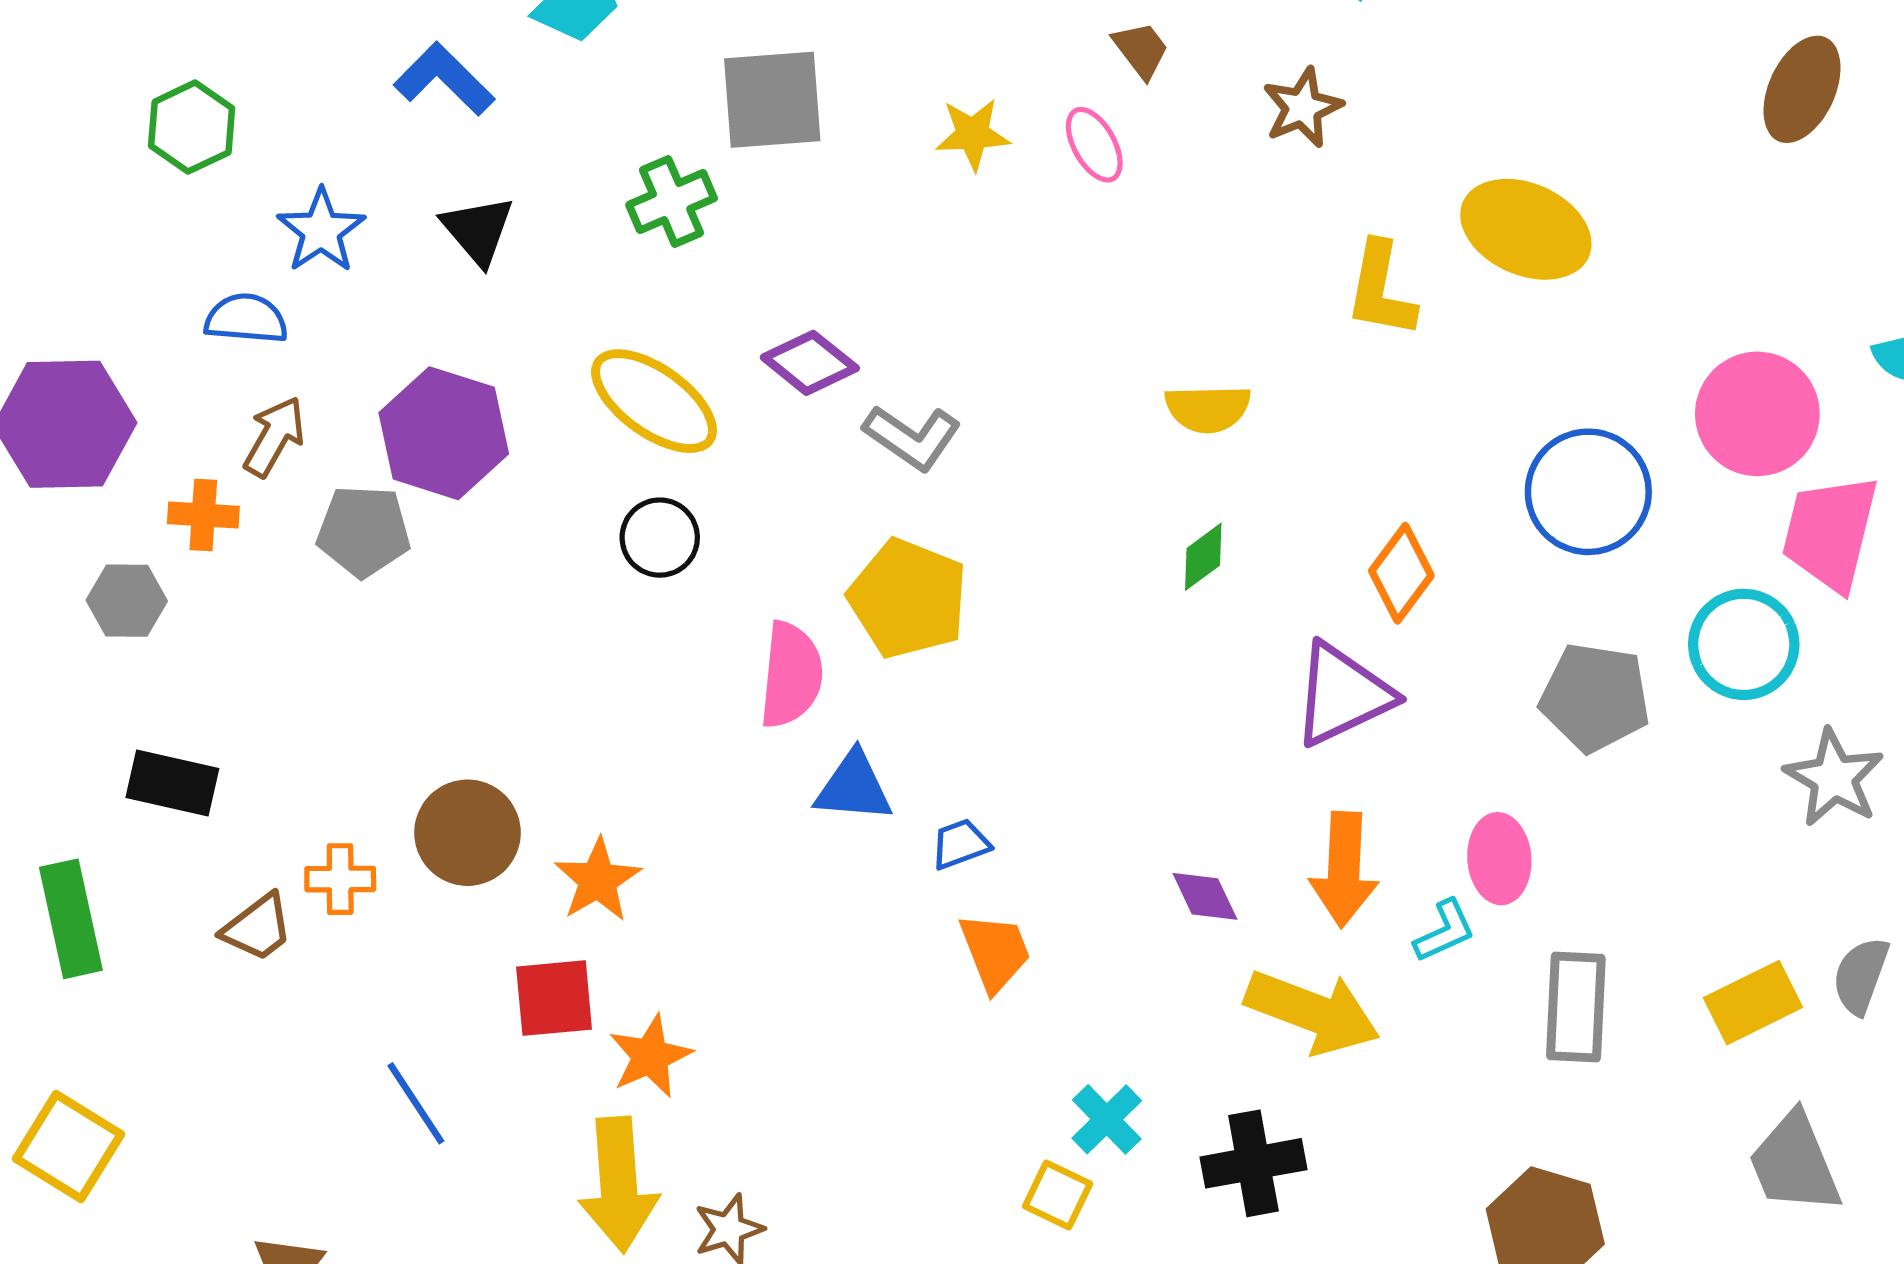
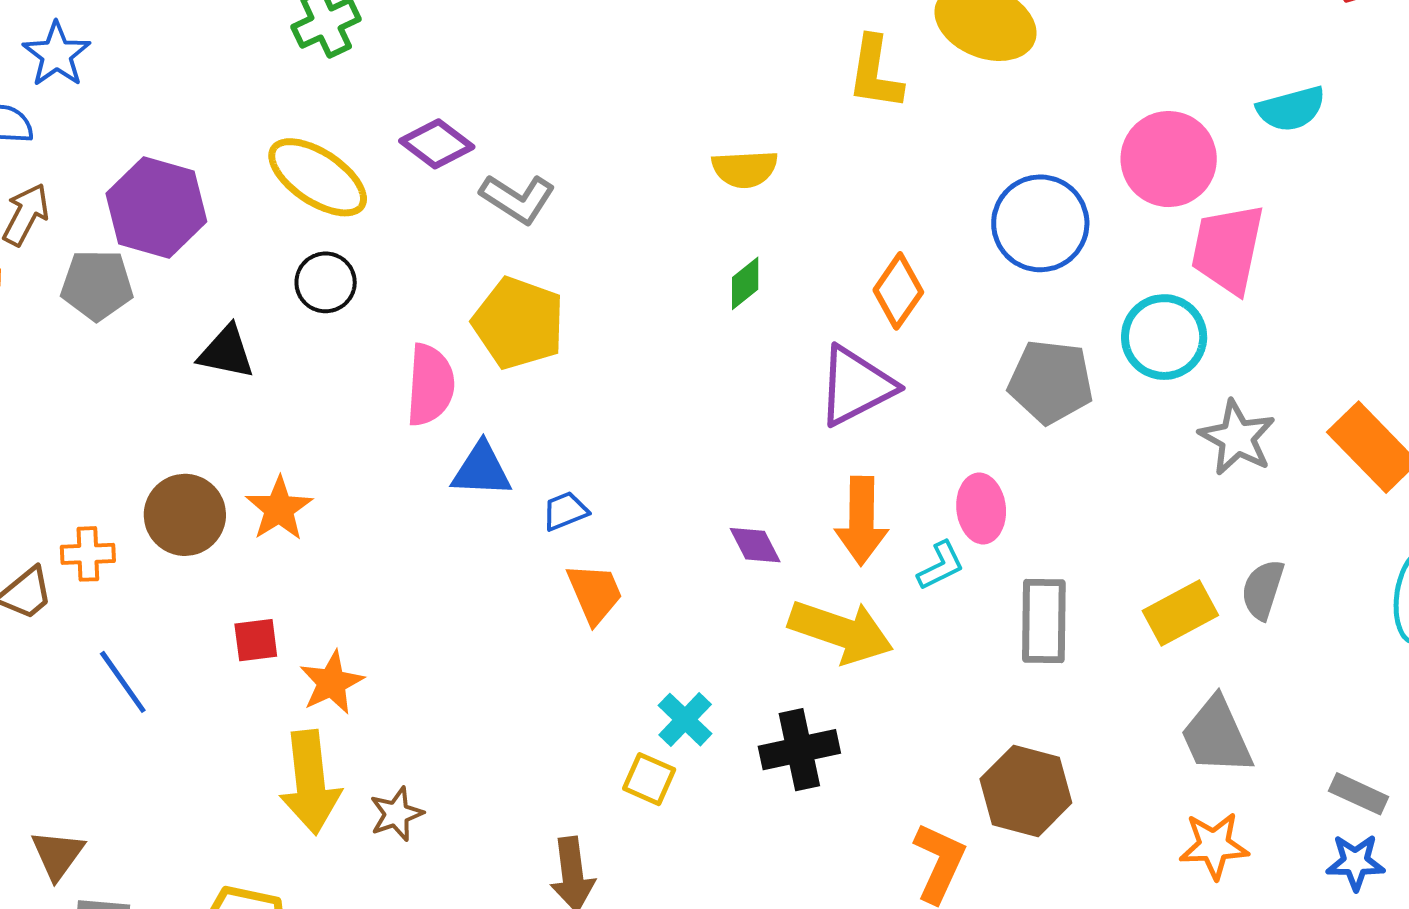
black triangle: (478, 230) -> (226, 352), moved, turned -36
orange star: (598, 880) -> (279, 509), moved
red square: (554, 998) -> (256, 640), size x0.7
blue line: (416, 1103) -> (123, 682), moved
==
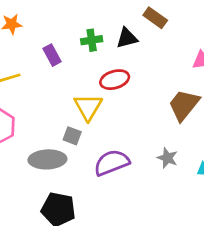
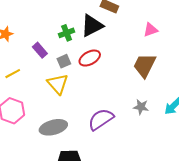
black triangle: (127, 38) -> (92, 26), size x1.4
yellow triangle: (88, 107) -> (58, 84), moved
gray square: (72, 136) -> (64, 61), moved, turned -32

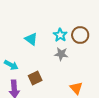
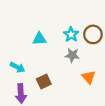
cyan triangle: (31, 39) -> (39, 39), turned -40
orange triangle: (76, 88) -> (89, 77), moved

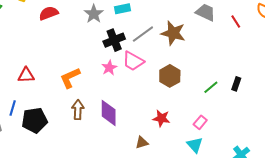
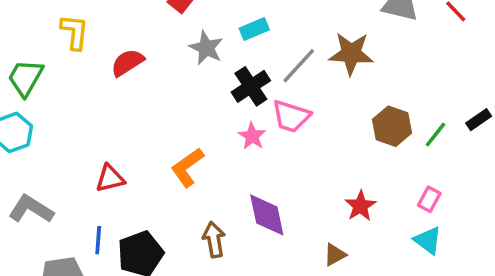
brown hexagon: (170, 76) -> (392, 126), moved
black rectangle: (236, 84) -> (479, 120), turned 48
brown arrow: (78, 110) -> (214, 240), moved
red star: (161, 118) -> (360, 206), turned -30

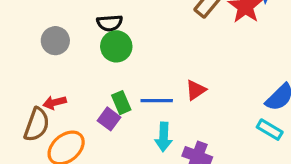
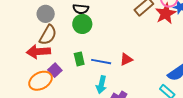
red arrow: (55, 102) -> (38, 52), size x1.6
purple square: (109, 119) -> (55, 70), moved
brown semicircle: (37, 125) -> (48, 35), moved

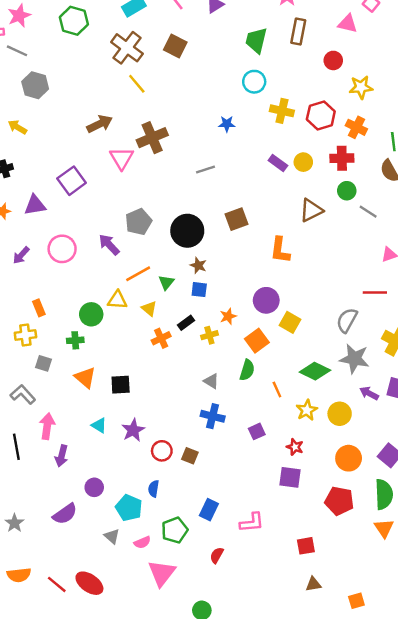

--- Task to carry out ---
When a line among the entries above contains "arrow", copy it.

--- Task output ---
brown arrow: (78, 110) -> (214, 240), moved
red arrow: (55, 102) -> (38, 52), size x1.6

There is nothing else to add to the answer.